HOW TO COMPLETE THIS TASK: Would you restate every entry that follows, word for word, and leave out the pictures?

[Version comparison data]

-*-*-

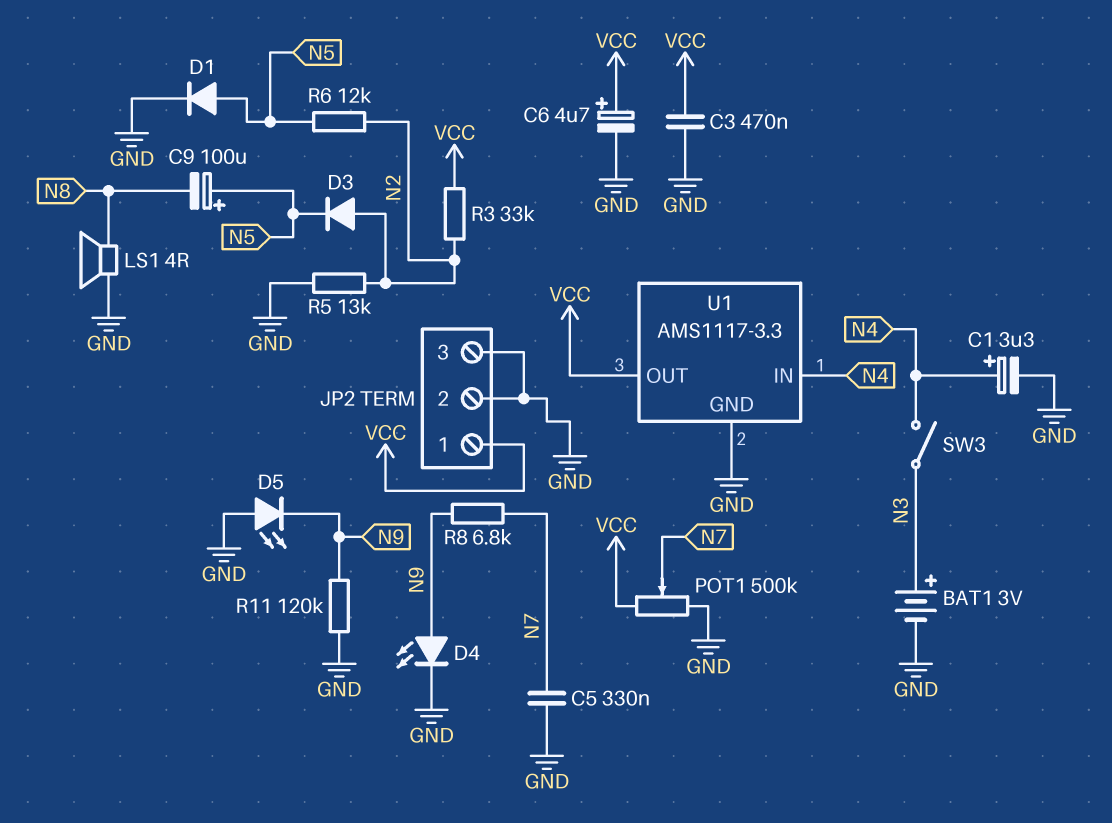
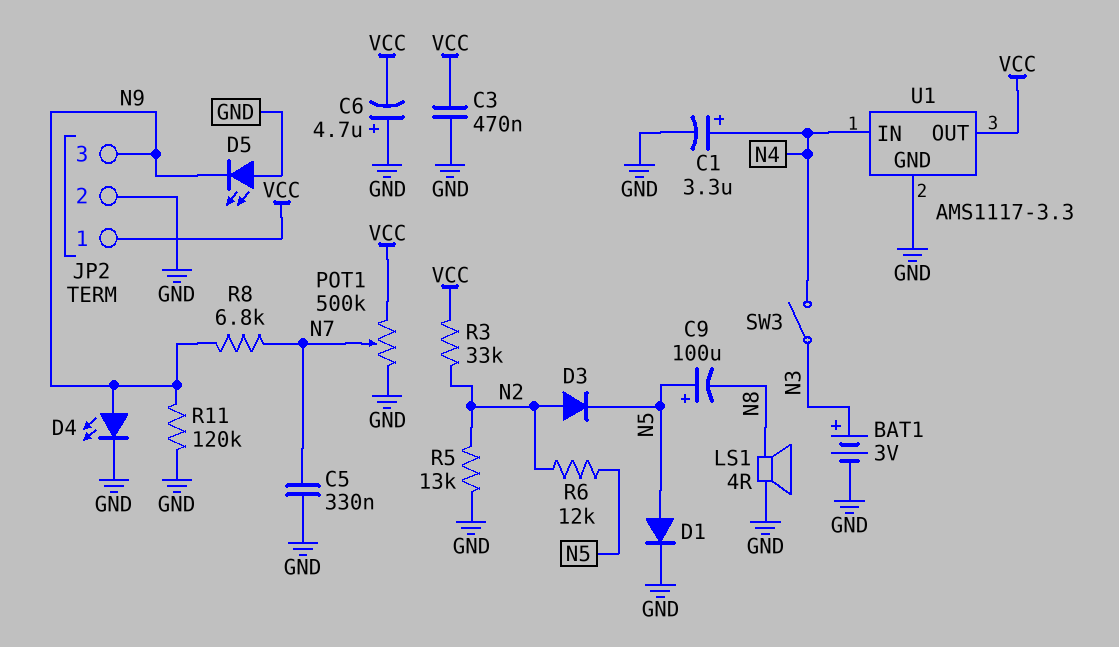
C6: 4.7uF (plus VCC, minus GND) -> 4.7uF (plus GND, minus VCC)
JP2 pin 3: GND -> N9

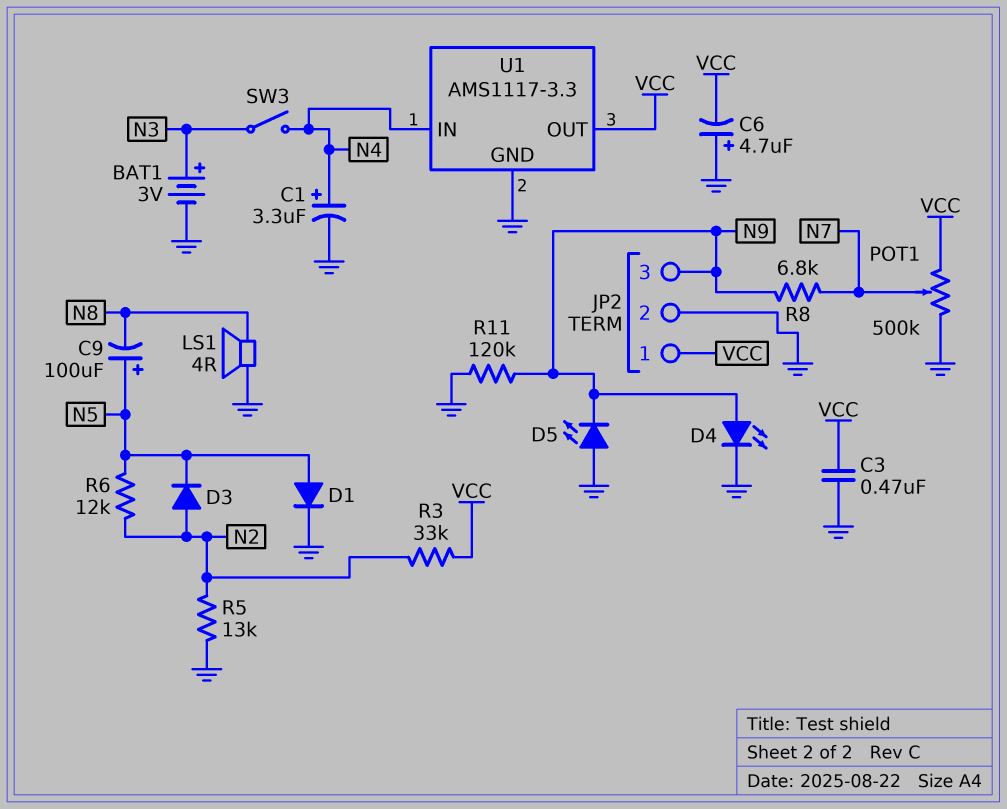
C5: 330nF (GND, N7) -> none

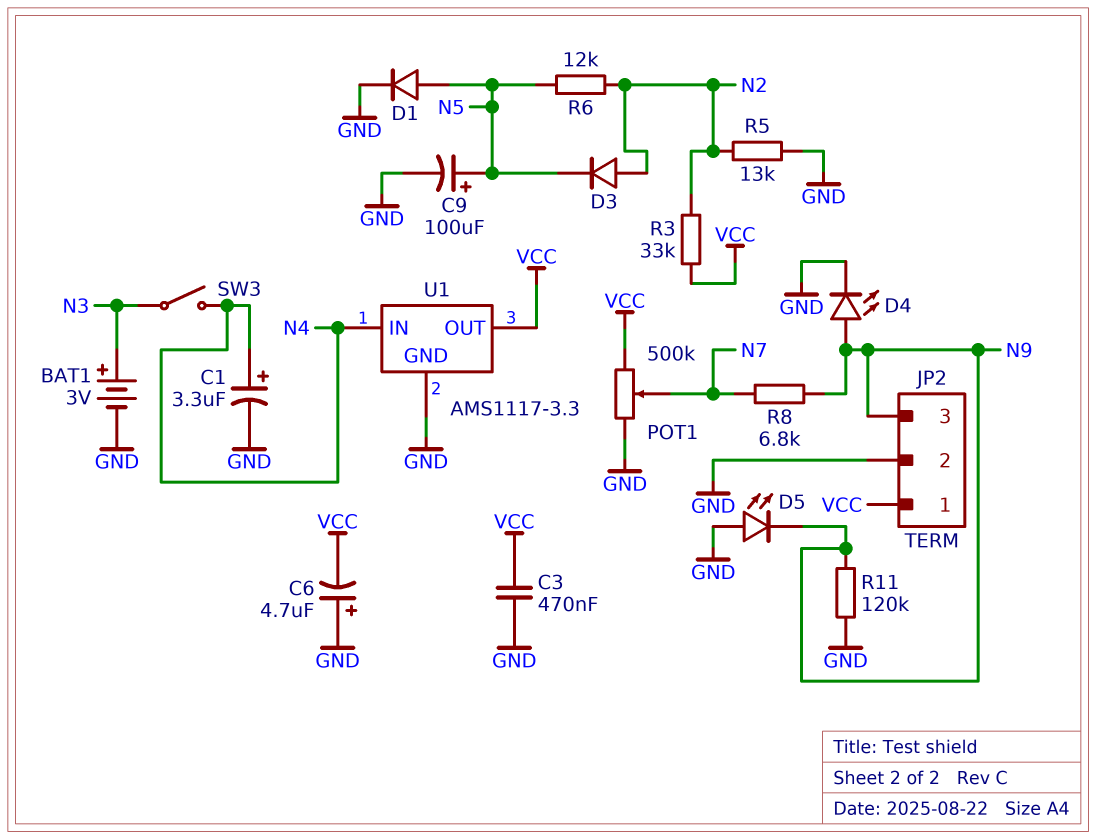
C9: 100uF (plus N5, minus N8) -> 100uF (plus N5, minus GND)
LS1: speaker 4R (GND, N8) -> none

-*-*-

OUTPUT FOR THIS EXERCISE:
C6: 4.7uF (plus VCC, minus GND) -> 4.7uF (plus GND, minus VCC)
JP2 pin 3: GND -> N9

C5: 330nF (GND, N7) -> none

C9: 100uF (plus N5, minus N8) -> 100uF (plus N5, minus GND)
LS1: speaker 4R (GND, N8) -> none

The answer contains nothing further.